Top of DATA RECORDS

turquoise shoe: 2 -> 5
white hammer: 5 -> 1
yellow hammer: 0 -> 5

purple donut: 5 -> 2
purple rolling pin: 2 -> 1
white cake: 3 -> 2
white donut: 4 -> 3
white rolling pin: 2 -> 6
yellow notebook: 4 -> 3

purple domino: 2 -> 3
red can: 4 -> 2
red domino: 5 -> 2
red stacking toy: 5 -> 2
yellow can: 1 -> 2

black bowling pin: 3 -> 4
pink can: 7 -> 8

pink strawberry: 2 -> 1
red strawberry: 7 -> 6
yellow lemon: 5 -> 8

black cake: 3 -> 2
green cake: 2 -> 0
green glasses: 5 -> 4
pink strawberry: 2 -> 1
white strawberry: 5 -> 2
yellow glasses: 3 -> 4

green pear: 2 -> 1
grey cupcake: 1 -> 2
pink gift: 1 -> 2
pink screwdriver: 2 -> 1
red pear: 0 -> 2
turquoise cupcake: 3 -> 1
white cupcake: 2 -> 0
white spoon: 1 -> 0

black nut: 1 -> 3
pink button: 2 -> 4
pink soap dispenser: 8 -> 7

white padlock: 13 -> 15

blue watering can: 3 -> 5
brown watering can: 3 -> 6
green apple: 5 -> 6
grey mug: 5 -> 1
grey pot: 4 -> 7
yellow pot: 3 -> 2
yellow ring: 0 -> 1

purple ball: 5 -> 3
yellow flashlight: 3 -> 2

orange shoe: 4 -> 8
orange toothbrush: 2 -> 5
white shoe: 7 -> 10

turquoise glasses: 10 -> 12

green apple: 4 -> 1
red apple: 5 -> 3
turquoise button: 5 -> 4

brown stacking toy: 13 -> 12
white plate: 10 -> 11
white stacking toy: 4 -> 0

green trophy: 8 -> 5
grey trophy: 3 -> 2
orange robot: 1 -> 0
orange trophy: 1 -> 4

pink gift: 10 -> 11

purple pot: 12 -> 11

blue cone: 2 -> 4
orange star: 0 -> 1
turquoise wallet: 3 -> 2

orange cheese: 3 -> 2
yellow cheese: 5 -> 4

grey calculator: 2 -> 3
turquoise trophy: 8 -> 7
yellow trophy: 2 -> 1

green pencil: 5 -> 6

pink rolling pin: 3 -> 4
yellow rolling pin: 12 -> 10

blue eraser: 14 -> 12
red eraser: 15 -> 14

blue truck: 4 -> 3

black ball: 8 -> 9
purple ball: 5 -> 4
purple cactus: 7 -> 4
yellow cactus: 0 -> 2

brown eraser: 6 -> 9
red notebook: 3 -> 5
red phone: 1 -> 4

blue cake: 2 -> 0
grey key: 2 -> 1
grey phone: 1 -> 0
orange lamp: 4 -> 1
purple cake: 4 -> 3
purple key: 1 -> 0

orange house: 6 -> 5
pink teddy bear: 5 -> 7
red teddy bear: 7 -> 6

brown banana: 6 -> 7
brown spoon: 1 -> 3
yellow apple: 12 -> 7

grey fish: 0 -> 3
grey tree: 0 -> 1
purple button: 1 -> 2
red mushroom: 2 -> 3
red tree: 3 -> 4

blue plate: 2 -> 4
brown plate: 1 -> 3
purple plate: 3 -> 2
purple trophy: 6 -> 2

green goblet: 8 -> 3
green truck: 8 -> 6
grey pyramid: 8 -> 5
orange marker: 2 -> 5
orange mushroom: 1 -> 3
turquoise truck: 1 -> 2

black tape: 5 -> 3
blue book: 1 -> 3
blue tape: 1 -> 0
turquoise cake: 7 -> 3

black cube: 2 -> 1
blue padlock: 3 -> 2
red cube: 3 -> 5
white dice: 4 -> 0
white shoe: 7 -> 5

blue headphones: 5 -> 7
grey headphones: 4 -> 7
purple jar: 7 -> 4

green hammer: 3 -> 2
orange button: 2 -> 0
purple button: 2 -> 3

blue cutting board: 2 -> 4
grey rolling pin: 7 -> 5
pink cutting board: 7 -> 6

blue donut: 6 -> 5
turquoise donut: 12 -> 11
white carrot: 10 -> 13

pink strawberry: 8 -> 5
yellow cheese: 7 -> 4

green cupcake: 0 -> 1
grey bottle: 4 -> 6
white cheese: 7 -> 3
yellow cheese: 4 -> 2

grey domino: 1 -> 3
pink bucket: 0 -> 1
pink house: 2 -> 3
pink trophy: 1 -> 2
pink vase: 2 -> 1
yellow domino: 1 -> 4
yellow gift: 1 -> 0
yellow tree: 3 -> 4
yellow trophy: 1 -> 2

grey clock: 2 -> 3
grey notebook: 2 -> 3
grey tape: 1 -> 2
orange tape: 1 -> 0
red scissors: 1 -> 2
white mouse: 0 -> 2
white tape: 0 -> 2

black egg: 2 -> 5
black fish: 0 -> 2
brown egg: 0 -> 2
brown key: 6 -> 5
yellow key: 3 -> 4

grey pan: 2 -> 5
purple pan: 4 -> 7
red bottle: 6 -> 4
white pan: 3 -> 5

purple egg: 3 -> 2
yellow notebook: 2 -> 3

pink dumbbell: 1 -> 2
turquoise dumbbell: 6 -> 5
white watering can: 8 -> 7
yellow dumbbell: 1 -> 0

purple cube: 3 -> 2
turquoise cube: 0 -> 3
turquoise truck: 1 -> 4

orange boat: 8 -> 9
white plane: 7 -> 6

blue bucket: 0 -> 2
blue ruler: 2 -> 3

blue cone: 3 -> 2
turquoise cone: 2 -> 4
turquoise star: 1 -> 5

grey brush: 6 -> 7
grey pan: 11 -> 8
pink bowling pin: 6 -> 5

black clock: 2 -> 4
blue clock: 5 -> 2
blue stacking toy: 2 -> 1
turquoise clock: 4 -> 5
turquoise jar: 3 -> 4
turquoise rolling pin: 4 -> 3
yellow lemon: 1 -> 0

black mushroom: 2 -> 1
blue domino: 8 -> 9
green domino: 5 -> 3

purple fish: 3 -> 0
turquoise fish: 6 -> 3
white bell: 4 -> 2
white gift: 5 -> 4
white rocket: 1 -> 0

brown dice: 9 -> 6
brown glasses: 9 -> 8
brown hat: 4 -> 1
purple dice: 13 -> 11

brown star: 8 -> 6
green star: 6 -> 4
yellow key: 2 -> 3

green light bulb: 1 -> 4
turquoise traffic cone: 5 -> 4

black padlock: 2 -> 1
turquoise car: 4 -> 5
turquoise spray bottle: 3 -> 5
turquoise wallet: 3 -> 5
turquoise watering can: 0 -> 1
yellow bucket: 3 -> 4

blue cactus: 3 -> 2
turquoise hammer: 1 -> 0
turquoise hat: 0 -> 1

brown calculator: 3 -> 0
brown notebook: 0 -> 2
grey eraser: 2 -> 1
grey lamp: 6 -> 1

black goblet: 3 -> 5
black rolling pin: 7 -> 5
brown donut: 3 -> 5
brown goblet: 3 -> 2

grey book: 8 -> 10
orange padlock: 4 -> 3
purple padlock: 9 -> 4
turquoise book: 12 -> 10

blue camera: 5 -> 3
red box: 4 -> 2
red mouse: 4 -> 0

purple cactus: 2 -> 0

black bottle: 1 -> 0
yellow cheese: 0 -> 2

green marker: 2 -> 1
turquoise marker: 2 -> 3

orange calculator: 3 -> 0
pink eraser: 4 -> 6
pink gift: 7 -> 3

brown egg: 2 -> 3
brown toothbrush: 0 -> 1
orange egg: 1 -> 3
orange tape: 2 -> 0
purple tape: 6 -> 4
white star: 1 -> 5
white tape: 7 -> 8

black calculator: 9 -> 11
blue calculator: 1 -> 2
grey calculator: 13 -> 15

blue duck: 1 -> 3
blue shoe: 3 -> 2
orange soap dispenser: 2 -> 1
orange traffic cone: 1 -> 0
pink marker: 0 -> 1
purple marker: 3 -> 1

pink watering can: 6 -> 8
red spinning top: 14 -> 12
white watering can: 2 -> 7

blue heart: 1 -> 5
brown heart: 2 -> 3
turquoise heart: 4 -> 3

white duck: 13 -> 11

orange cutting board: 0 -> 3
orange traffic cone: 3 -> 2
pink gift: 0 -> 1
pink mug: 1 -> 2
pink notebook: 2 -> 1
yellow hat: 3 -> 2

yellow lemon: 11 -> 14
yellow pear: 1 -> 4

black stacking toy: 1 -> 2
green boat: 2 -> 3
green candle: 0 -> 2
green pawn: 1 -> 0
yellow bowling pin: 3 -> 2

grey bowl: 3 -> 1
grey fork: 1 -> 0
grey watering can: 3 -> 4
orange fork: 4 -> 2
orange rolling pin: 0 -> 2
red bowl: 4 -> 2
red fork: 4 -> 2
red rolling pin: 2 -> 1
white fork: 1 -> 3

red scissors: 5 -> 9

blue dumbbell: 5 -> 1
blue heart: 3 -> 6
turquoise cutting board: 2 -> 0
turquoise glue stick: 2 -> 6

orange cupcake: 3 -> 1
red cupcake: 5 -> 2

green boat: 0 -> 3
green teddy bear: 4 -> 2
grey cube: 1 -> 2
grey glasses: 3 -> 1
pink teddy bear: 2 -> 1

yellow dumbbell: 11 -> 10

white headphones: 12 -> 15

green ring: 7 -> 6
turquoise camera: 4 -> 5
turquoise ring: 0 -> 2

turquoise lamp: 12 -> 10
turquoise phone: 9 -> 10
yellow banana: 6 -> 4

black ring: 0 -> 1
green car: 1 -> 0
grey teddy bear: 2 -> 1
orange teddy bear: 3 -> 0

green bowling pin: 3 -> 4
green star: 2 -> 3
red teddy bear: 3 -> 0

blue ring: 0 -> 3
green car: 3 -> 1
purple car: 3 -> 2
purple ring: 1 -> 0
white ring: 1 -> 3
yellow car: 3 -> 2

Bottom of DATA RECORDS

> WHAT YOU SHOULD DO
Would you copy, unchanged, the stretch of the records above that begins at the line containing "white shoe: 7 -> 5" and ends at the line containing "pink vase: 2 -> 1", and only that?

> SOLUTION TO THIS PROBLEM
white shoe: 7 -> 5

blue headphones: 5 -> 7
grey headphones: 4 -> 7
purple jar: 7 -> 4

green hammer: 3 -> 2
orange button: 2 -> 0
purple button: 2 -> 3

blue cutting board: 2 -> 4
grey rolling pin: 7 -> 5
pink cutting board: 7 -> 6

blue donut: 6 -> 5
turquoise donut: 12 -> 11
white carrot: 10 -> 13

pink strawberry: 8 -> 5
yellow cheese: 7 -> 4

green cupcake: 0 -> 1
grey bottle: 4 -> 6
white cheese: 7 -> 3
yellow cheese: 4 -> 2

grey domino: 1 -> 3
pink bucket: 0 -> 1
pink house: 2 -> 3
pink trophy: 1 -> 2
pink vase: 2 -> 1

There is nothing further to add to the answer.